Instruction for the entries that follow: retype exactly the lines from the line with "turquoise carton: none" to the line with "white strawberry: [68,322,124,385]", both included, and omit all others.

EXERCISE DATA:

_ _ _

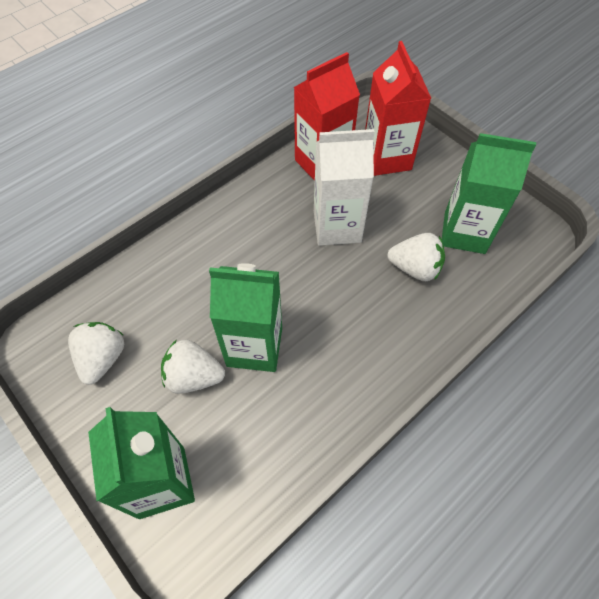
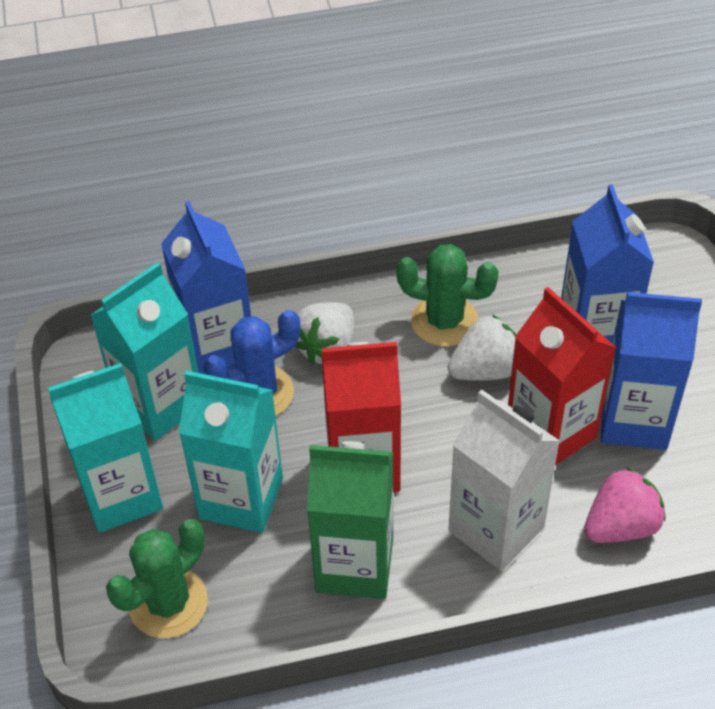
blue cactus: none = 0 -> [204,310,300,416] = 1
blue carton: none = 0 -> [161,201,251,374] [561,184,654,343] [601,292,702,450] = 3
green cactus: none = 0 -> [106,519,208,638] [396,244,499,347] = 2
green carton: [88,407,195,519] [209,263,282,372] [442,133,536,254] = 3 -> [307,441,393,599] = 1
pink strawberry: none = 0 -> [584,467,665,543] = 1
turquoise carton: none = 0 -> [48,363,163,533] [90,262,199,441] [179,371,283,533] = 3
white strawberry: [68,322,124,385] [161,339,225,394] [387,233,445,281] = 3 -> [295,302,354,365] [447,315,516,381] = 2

_ _ _

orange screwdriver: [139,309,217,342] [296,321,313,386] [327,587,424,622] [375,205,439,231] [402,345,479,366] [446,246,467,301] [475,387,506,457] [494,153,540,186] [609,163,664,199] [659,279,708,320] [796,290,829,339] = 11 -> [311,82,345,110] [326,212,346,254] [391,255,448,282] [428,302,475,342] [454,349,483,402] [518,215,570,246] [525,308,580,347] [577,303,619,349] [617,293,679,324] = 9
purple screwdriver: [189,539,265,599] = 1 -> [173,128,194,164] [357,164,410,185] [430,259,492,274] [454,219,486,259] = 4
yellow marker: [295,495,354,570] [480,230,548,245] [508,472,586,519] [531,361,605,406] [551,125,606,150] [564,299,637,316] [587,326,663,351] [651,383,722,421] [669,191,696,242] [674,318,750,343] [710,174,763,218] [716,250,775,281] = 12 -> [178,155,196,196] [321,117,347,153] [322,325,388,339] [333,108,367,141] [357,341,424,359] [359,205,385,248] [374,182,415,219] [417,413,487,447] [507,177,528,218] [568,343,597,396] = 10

_ _ _

SOLUTION FOR THIS EXERCISE:
turquoise carton: none = 0 -> [48,363,163,533] [90,262,199,441] [179,371,283,533] = 3
white strawberry: [68,322,124,385] [161,339,225,394] [387,233,445,281] = 3 -> [295,302,354,365] [447,315,516,381] = 2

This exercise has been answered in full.